Object matching data:
+++

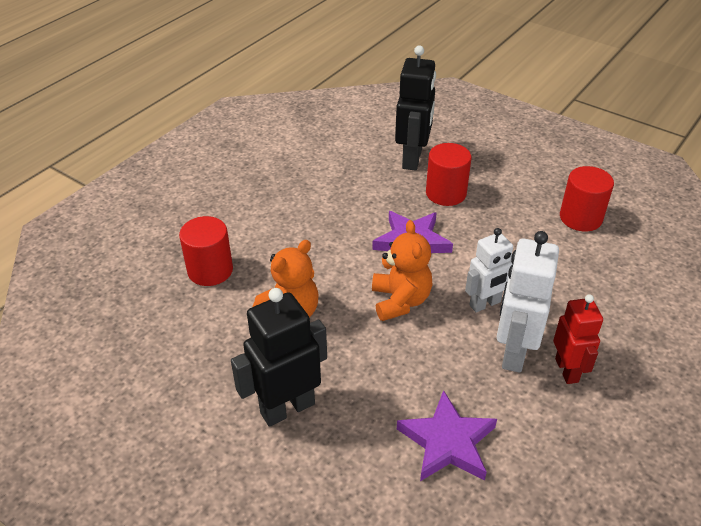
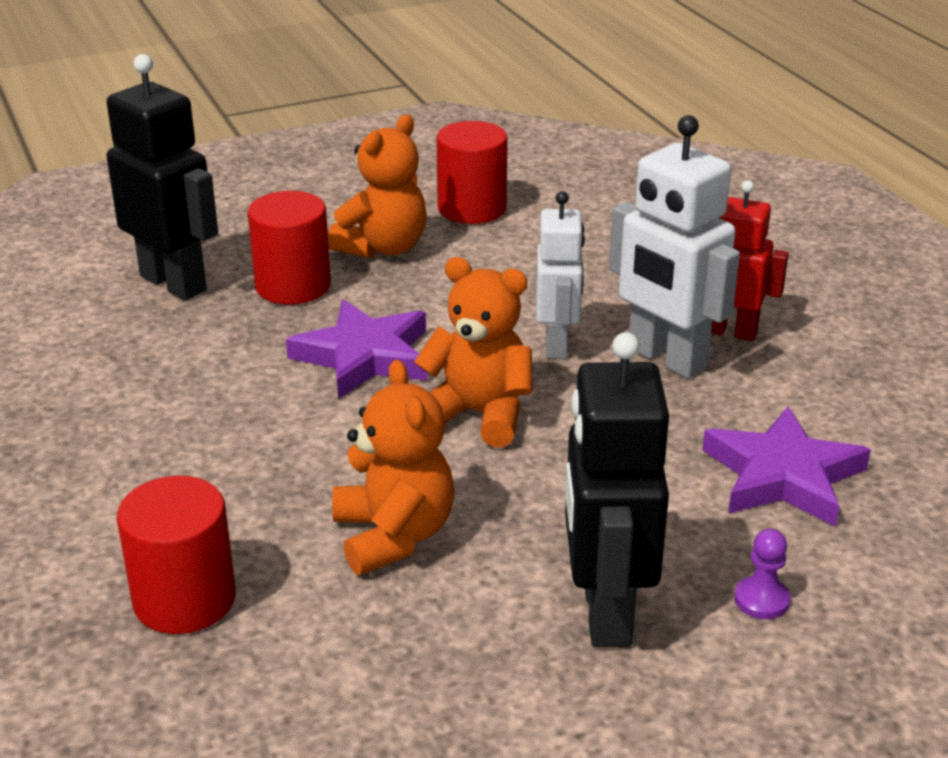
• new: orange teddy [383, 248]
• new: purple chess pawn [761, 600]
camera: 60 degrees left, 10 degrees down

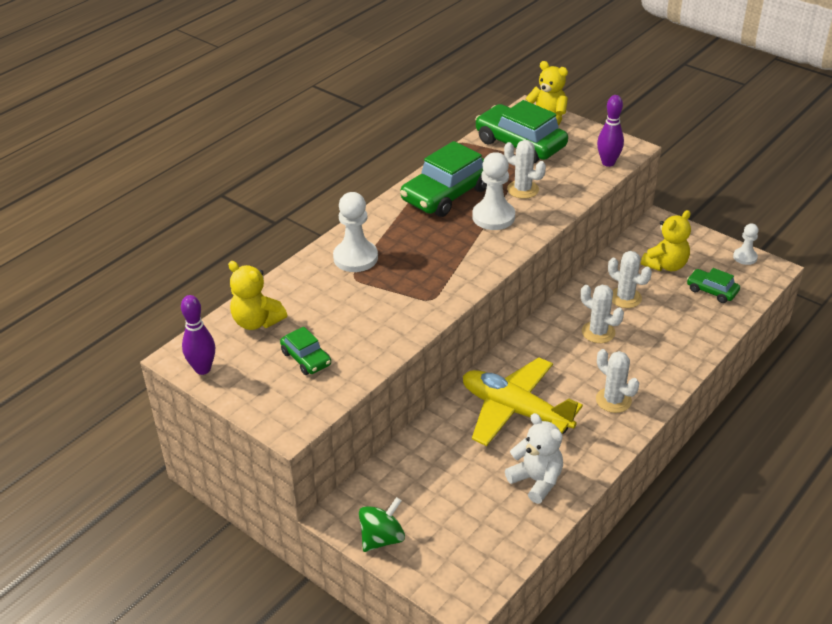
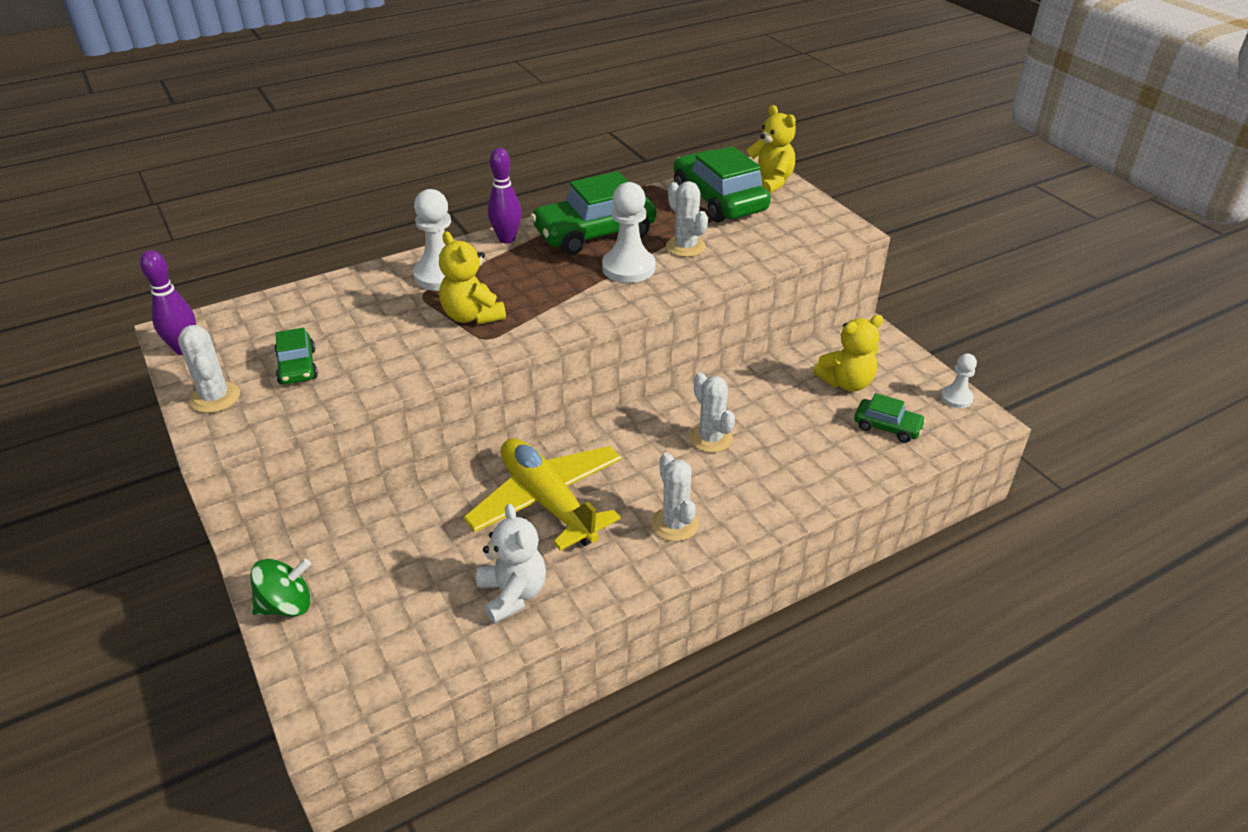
• shifted: bright yellow teddy [257, 322] to [472, 316]
• shifted: purple skittle [608, 163] to [507, 239]
• shifted: white cactus [625, 298] to [215, 397]
• rotated: green automobile [712, 291] = [887, 427] 150 degrees clockwise
camera: 20 degrees right, 0 degrees up

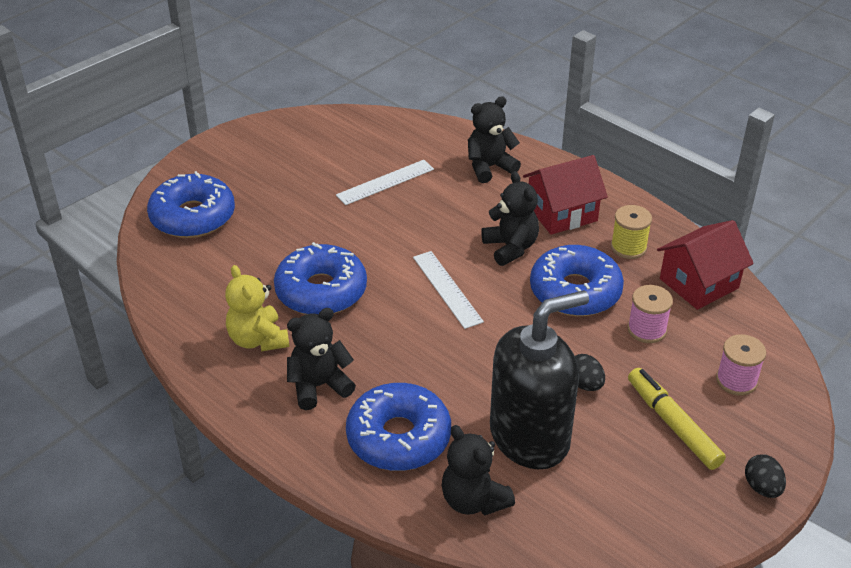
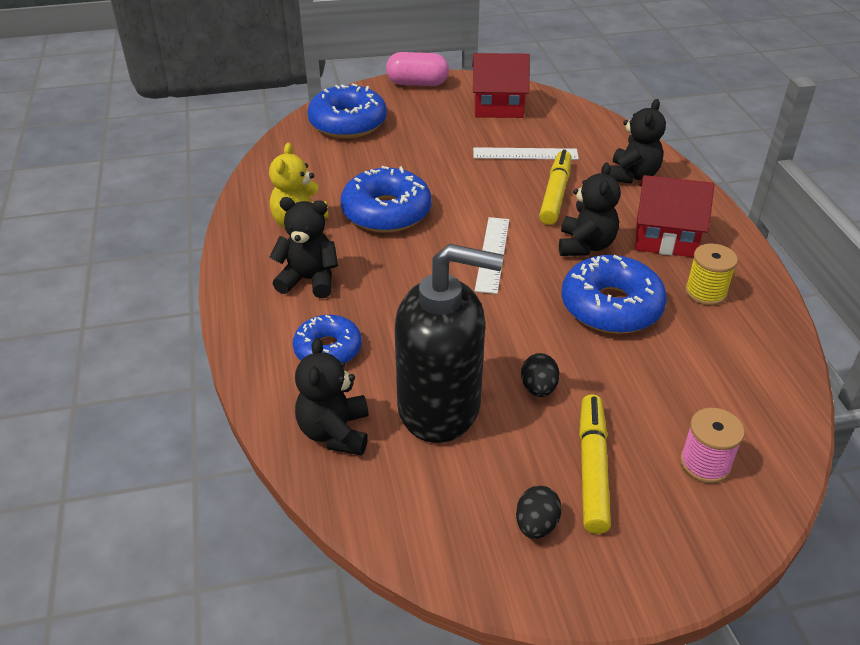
• scaled: blue glazed donut [398, 437] = [328, 349] x0.63
• rotated: jet-black teddy [489, 167] = [632, 176] 105 degrees clockwise
• gone: rosy bobbin [646, 330]
• shifted: red toy house [699, 283] to [498, 106]
• shifted: jet-black toy egg [762, 487] to [536, 525]
• new: rosy pill shape [417, 84]
• new: bright yellow marker pen [555, 194]
camera: 35 degrees right, 0 degrees up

+++

All of the data must be repeated exactly, except for the pictures.

• new: orange teddy [383, 248]
• new: purple chess pawn [761, 600]
camera: 60 degrees left, 10 degrees down

• shifted: bright yellow teddy [257, 322] to [472, 316]
• shifted: purple skittle [608, 163] to [507, 239]
• shifted: white cactus [625, 298] to [215, 397]
• rotated: green automobile [712, 291] = [887, 427] 150 degrees clockwise
camera: 20 degrees right, 0 degrees up

• scaled: blue glazed donut [398, 437] = [328, 349] x0.63
• rotated: jet-black teddy [489, 167] = [632, 176] 105 degrees clockwise
• gone: rosy bobbin [646, 330]
• shifted: red toy house [699, 283] to [498, 106]
• shifted: jet-black toy egg [762, 487] to [536, 525]
• new: rosy pill shape [417, 84]
• new: bright yellow marker pen [555, 194]
camera: 35 degrees right, 0 degrees up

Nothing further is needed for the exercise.